● **Description of the task**
Set out everything from the start of the records down to the line containing "Correct, you'll find" as a numbered list, skipping blank lines. Leave the pictures out.

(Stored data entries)

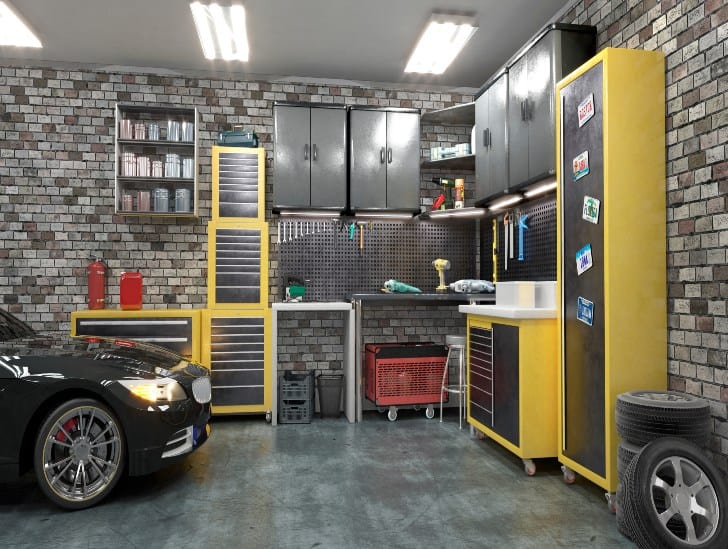
Where is `black upper cabinets`? The height and width of the screenshot is (549, 728). black upper cabinets is located at coordinates (304, 150), (391, 144), (486, 161), (538, 165).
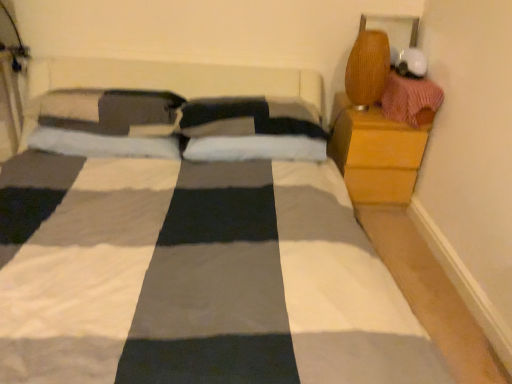
Identify the location of wooden nightstand at right. (375, 154).

This screenshot has width=512, height=384. What do you see at coordinates (375, 154) in the screenshot?
I see `wooden nightstand at right` at bounding box center [375, 154].

Locate an element on the screen. This screenshot has height=384, width=512. knitted pink sweater at upper right is located at coordinates (411, 100).

Describe the element at coordinates (411, 100) in the screenshot. I see `knitted pink sweater at upper right` at that location.

Locate an element on the screen. wooden nightstand at right is located at coordinates (375, 154).

Is knitted pink sweater at upper right to the right of wooden nightstand at right from the viewer's perspective?

Correct, you'll find knitted pink sweater at upper right to the right of wooden nightstand at right.

Which is behind, knitted pink sweater at upper right or wooden nightstand at right?

wooden nightstand at right is behind.

Is point (410, 94) closer to viewer compared to point (401, 148)?

Yes, point (410, 94) is in front of point (401, 148).

From the image's perspective, is knitted pink sweater at upper right positioned above or below wooden nightstand at right?

Based on their image positions, knitted pink sweater at upper right is located above wooden nightstand at right.

From a real-world perspective, which object rests below the other?

Result: In real-world perspective, wooden nightstand at right is lower.

From the picture: Looking at their sizes, would you say knitted pink sweater at upper right is wider or thinner than wooden nightstand at right?

Clearly, knitted pink sweater at upper right has less width compared to wooden nightstand at right.

Who is shorter, knitted pink sweater at upper right or wooden nightstand at right?

knitted pink sweater at upper right is shorter.

Which of these two, knitted pink sweater at upper right or wooden nightstand at right, is smaller?

knitted pink sweater at upper right is smaller.

Would you say knitted pink sweater at upper right is inside or outside wooden nightstand at right?

knitted pink sweater at upper right is not inside wooden nightstand at right, it's outside.

Would you consider knitted pink sweater at upper right to be distant from wooden nightstand at right?

Actually, knitted pink sweater at upper right and wooden nightstand at right are a little close together.

Is knitted pink sweater at upper right turned away from wooden nightstand at right?

No, wooden nightstand at right is not at the back of knitted pink sweater at upper right.

Locate an element on the screen. The height and width of the screenshot is (384, 512). nightstand on the left side of knitted pink sweater at upper right is located at coordinates (375, 154).

Which is more to the right, wooden nightstand at right or knitted pink sweater at upper right?

From the viewer's perspective, knitted pink sweater at upper right appears more on the right side.

Is wooden nightstand at right behind knitted pink sweater at upper right?

Yes.

Considering the positions of point (372, 200) and point (426, 80), is point (372, 200) closer or farther from the camera than point (426, 80)?

Point (372, 200) is positioned farther from the camera compared to point (426, 80).

From the image's perspective, is wooden nightstand at right above or below knitted pink sweater at upper right?

Based on their image positions, wooden nightstand at right is located beneath knitted pink sweater at upper right.

From a real-world perspective, is wooden nightstand at right positioned above or below knitted pink sweater at upper right?

From a real-world perspective, wooden nightstand at right is physically below knitted pink sweater at upper right.

Between wooden nightstand at right and knitted pink sweater at upper right, which one has larger width?

wooden nightstand at right.

Does wooden nightstand at right have a greater height compared to knitted pink sweater at upper right?

Indeed, wooden nightstand at right has a greater height compared to knitted pink sweater at upper right.

Who is smaller, wooden nightstand at right or knitted pink sweater at upper right?

Smaller between the two is knitted pink sweater at upper right.

Is knitted pink sweater at upper right surrounded by wooden nightstand at right?

No, knitted pink sweater at upper right is not surrounded by wooden nightstand at right.

Are wooden nightstand at right and knitted pink sweater at upper right located far from each other?

wooden nightstand at right is actually quite close to knitted pink sweater at upper right.

Could you tell me if wooden nightstand at right is turned towards knitted pink sweater at upper right?

No, wooden nightstand at right is not turned towards knitted pink sweater at upper right.

Measure the distance between wooden nightstand at right and knitted pink sweater at upper right.

The distance of wooden nightstand at right from knitted pink sweater at upper right is 7.89 inches.

Locate an element on the screen. This screenshot has width=512, height=384. nightstand that appears below the knitted pink sweater at upper right (from a real-world perspective) is located at coordinates (375, 154).

Locate an element on the screen. This screenshot has width=512, height=384. material lying on the right of wooden nightstand at right is located at coordinates (411, 100).

Find the location of a particular element. The width and height of the screenshot is (512, 384). nightstand lying behind the knitted pink sweater at upper right is located at coordinates (375, 154).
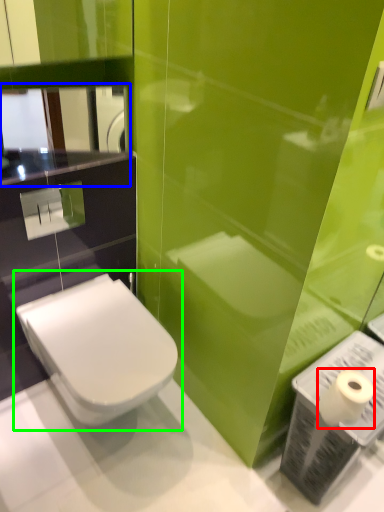
Question: Which object is positioned farthest from toilet paper (highlighted by a red box)? Select from mirror (highlighted by a blue box) and toilet (highlighted by a green box).

Choices:
 (A) mirror
 (B) toilet

Answer: (A)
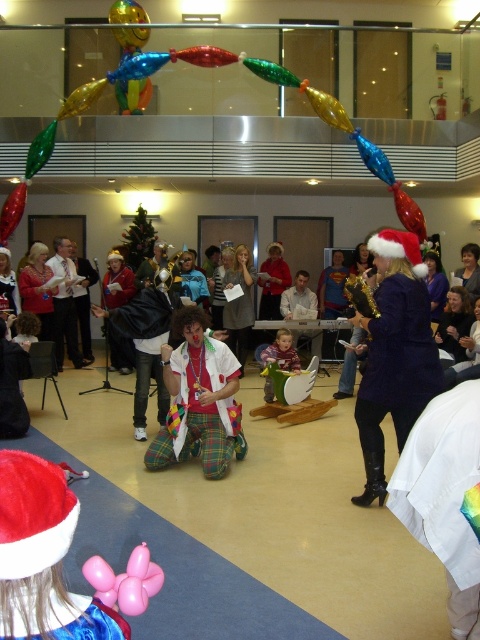
Question: Which of the following is the closest to the observer?

Choices:
 (A) purple fabric coat at center
 (B) red velvet santa hat at lower left

Answer: (B)

Question: Does purple fabric coat at center have a smaller size compared to matte green plush toy at center?

Choices:
 (A) no
 (B) yes

Answer: (A)

Question: Which of the following is the farthest from the observer?

Choices:
 (A) (211, 348)
 (B) (268, 392)
 (C) (36, 568)

Answer: (B)

Question: Can you confirm if pink rubber balloon at lower left is bigger than matte green plush toy at center?

Choices:
 (A) yes
 (B) no

Answer: (B)

Question: Is red velvet santa hat at lower left positioned at the back of matte green plush toy at center?

Choices:
 (A) no
 (B) yes

Answer: (A)

Question: Which object is positioned closest to the plaid fabric clown at center?

Choices:
 (A) matte green plush toy at center
 (B) purple fabric coat at center
 (C) pink rubber balloon at lower left
 (D) red velvet santa hat at lower left

Answer: (B)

● **Response to this task**
1. Where is `black upper cabinets`? The height and width of the screenshot is (549, 728). black upper cabinets is located at coordinates (304, 150), (391, 144), (486, 161), (538, 165).
2. Identify the location of wooden nightstand at right. (375, 154).
3. This screenshot has width=512, height=384. What do you see at coordinates (375, 154) in the screenshot?
4. I see `wooden nightstand at right` at bounding box center [375, 154].
5. Locate an element on the screen. This screenshot has height=384, width=512. knitted pink sweater at upper right is located at coordinates (411, 100).
6. Describe the element at coordinates (411, 100) in the screenshot. I see `knitted pink sweater at upper right` at that location.
7. Locate an element on the screen. wooden nightstand at right is located at coordinates (375, 154).
8. Is knitted pink sweater at upper right to the right of wooden nightstand at right from the viewer's perspective?
9. Correct, you'll find knitted pink sweater at upper right to the right of wooden nightstand at right.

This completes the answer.